_Aim of the task_. Please copy all of the entries exactly, but drop every picture.

_Records shown_.
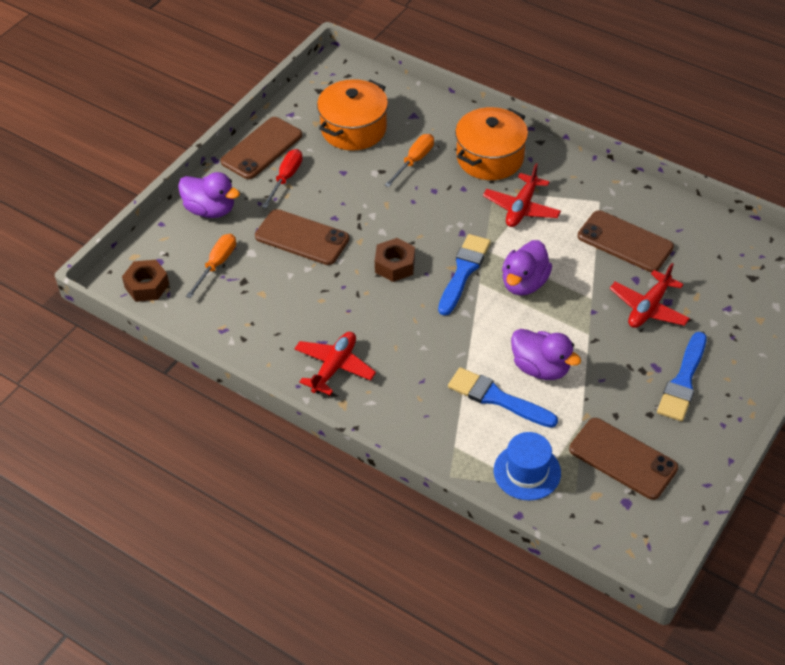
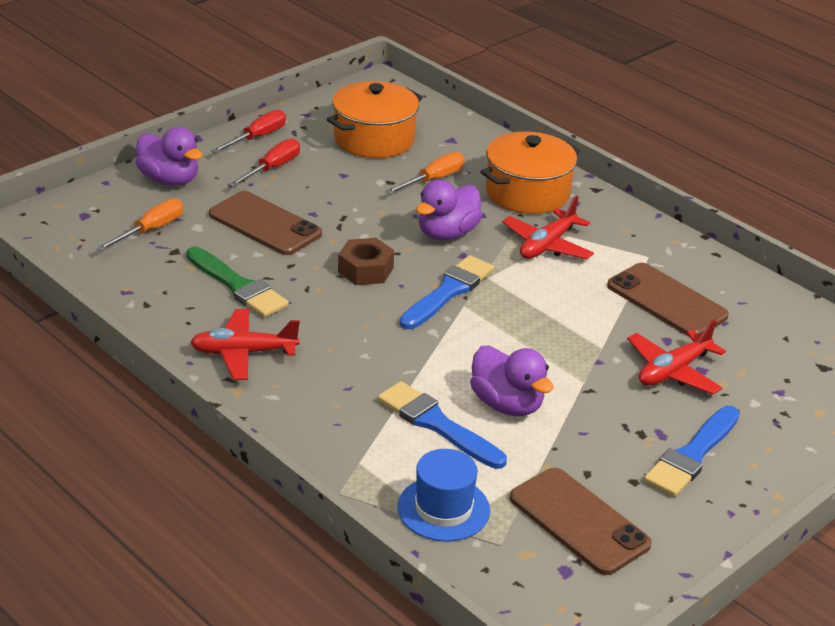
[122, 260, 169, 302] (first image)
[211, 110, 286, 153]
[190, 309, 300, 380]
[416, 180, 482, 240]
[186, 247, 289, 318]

_Finished task_.
[122, 260, 169, 302] (first image)
[211, 110, 286, 153]
[190, 309, 300, 380]
[416, 180, 482, 240]
[186, 247, 289, 318]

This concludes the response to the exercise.